Task details:
Scan the material for "recolor". Copy every line it appears in.

Entries provided:
■ ■ ■
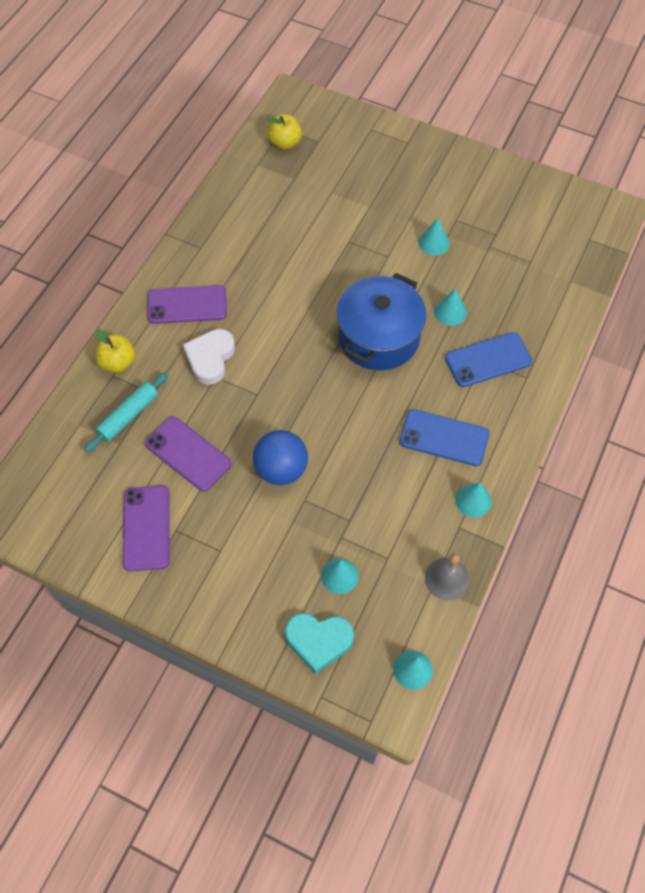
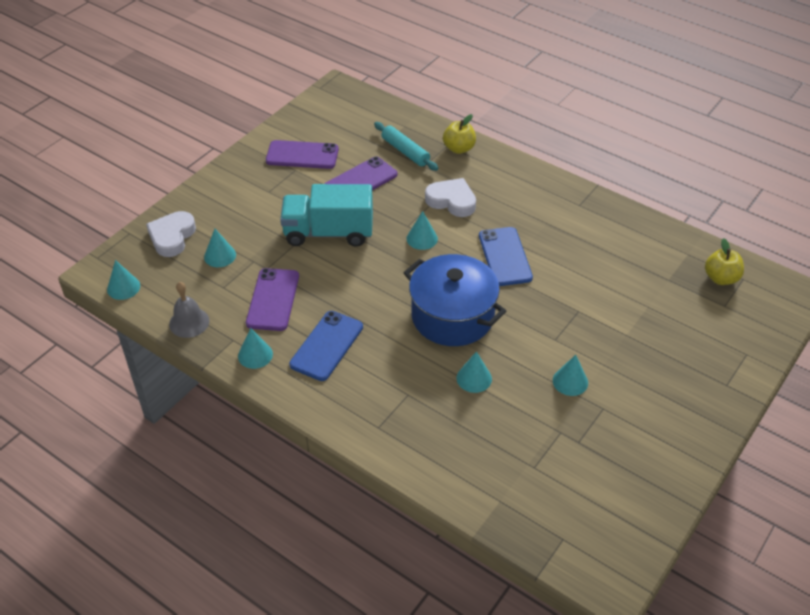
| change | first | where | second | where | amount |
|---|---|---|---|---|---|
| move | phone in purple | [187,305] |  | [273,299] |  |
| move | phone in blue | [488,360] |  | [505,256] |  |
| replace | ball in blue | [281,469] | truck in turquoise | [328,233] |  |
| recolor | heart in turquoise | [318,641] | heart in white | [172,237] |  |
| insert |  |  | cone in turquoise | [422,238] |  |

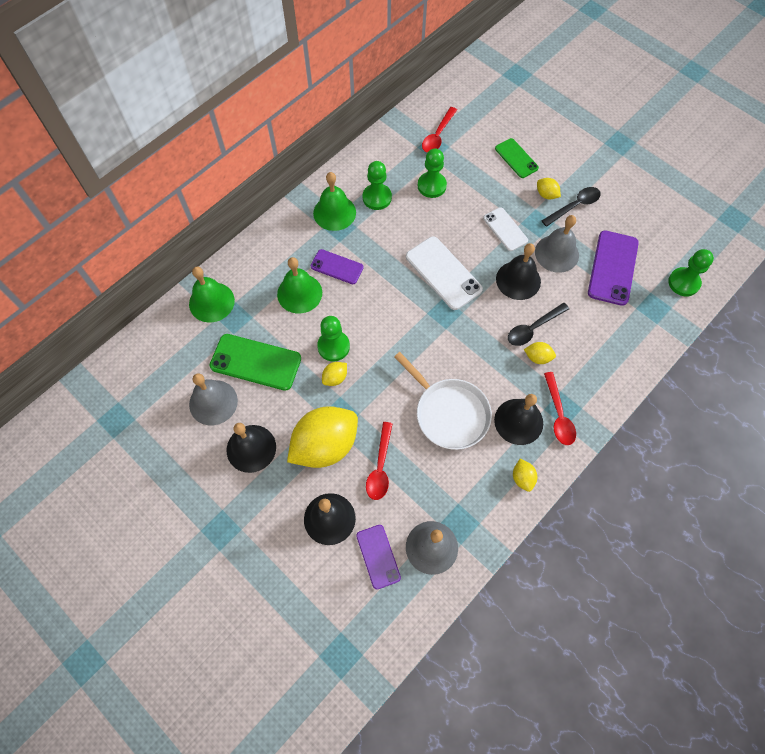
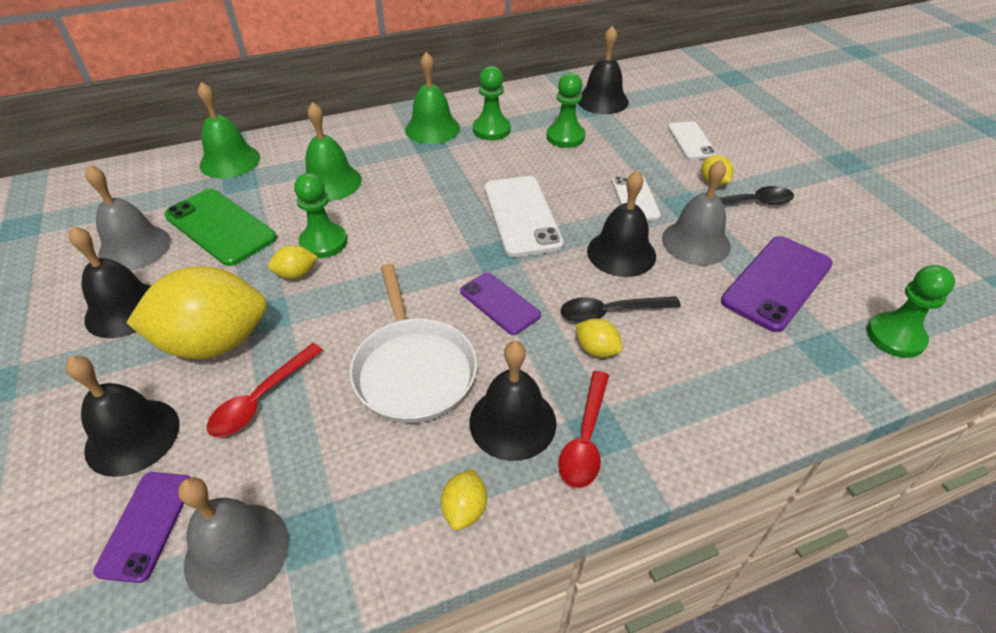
| change | first | where | second | where | amount |
|---|---|---|---|---|---|
| replace | spoon in red | [437,136] | bell in black | [602,100] |  |
| recolor | phone in green | [516,158] | phone in white | [691,141] |  |
| move | phone in purple | [337,267] |  | [499,303] |  |

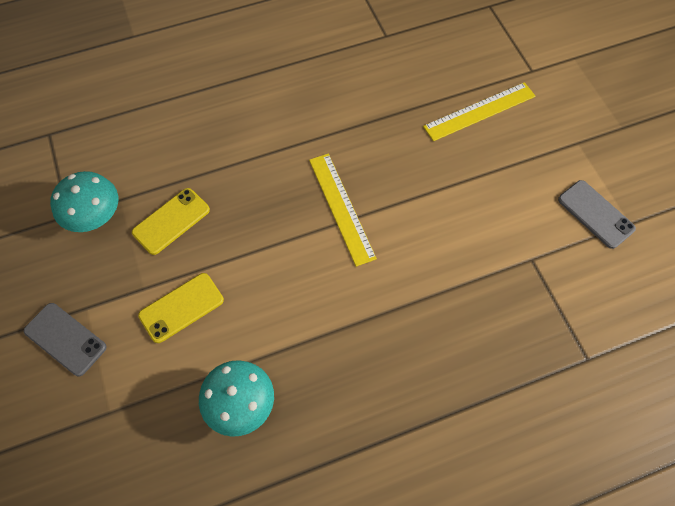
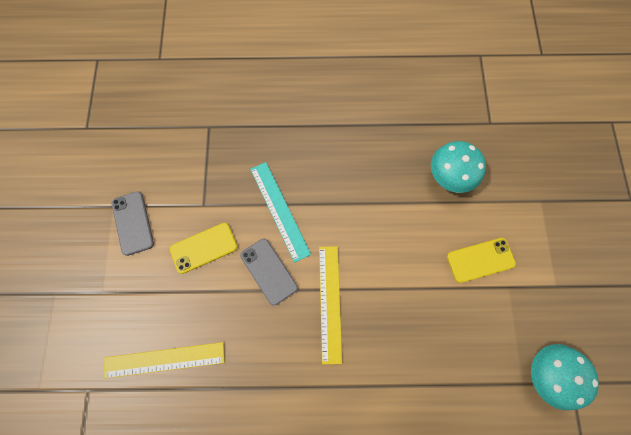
| change | first | where | second | where | amount |
|---|---|---|---|---|---|
| move | phone in yellow | [171,221] |  | [204,248] |  |
| move | phone in grey | [65,339] |  | [269,271] |  |
| insert |  |  | ruler in turquoise | [279,210] |  |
■ ■ ■
Output for this exercise:
| recolor | heart in turquoise | [318,641] | heart in white | [172,237] |  |
| recolor | phone in green | [516,158] | phone in white | [691,141] |  |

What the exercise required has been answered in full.